Prompt:
Could you count the lines below that include the word "widelec" and give only the number?

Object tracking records
═══

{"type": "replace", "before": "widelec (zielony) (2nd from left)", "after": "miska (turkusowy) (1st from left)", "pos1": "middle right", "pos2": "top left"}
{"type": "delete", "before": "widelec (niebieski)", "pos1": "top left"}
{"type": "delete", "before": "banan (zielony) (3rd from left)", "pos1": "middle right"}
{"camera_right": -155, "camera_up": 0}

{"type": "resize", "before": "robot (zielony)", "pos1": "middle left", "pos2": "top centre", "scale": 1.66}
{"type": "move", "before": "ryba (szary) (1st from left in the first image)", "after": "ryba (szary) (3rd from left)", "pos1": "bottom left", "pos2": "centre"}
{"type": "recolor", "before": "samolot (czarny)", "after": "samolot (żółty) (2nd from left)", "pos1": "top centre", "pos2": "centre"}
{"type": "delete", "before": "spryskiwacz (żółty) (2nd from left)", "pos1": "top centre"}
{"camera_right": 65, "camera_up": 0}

═══

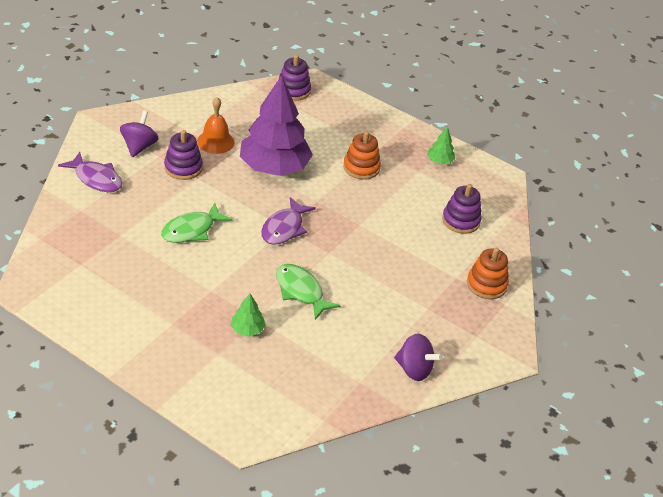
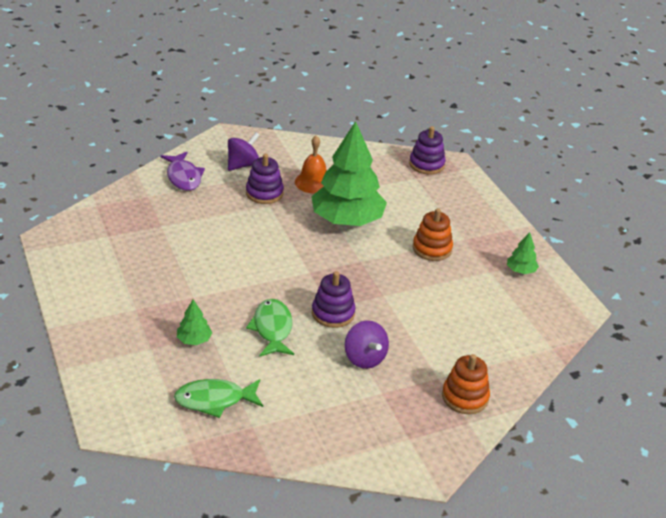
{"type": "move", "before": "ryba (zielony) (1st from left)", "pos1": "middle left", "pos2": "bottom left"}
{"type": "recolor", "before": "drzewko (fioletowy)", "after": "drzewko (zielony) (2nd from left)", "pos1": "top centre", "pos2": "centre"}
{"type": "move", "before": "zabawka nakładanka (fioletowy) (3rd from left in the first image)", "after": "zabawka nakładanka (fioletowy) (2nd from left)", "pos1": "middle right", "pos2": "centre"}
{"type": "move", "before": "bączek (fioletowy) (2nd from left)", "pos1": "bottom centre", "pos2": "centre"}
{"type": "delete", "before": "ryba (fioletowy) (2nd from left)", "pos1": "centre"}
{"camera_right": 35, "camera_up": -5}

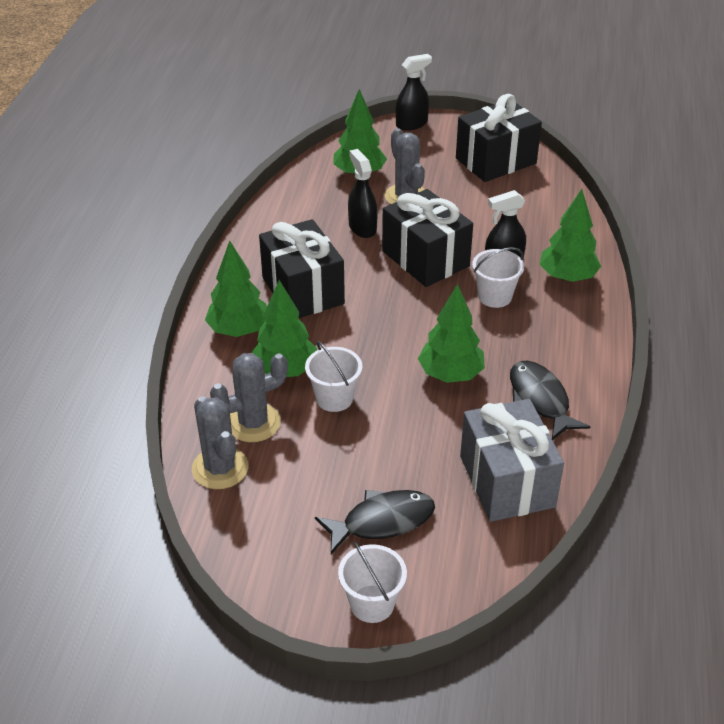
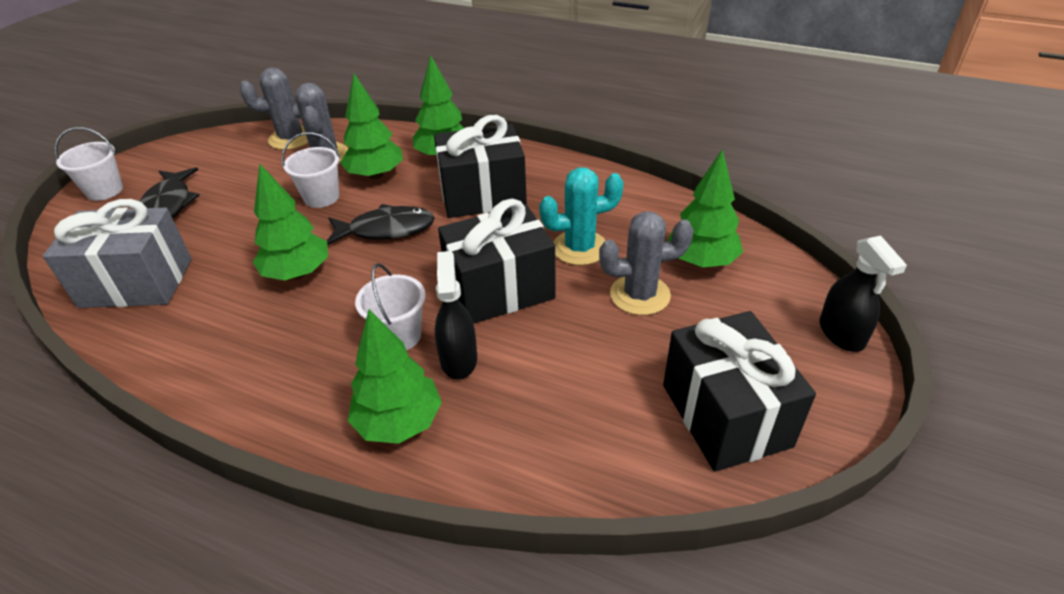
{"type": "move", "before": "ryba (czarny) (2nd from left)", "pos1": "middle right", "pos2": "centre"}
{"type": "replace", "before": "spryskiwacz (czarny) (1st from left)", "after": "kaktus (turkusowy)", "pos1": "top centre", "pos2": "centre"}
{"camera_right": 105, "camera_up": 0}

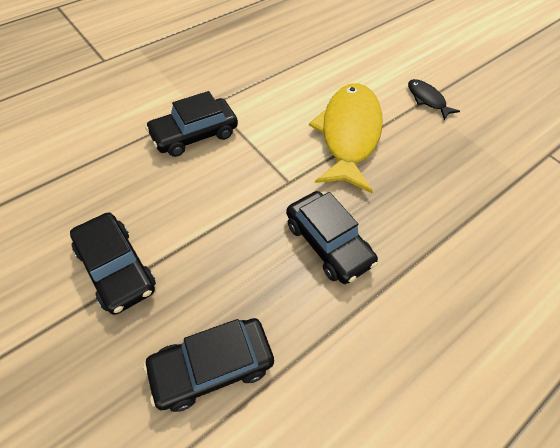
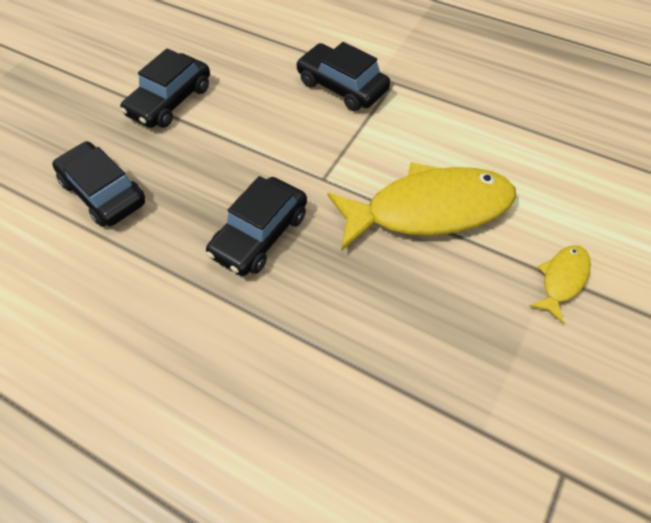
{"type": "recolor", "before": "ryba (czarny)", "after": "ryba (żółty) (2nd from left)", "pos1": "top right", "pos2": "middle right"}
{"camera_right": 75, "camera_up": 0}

═══

Exercise output:
2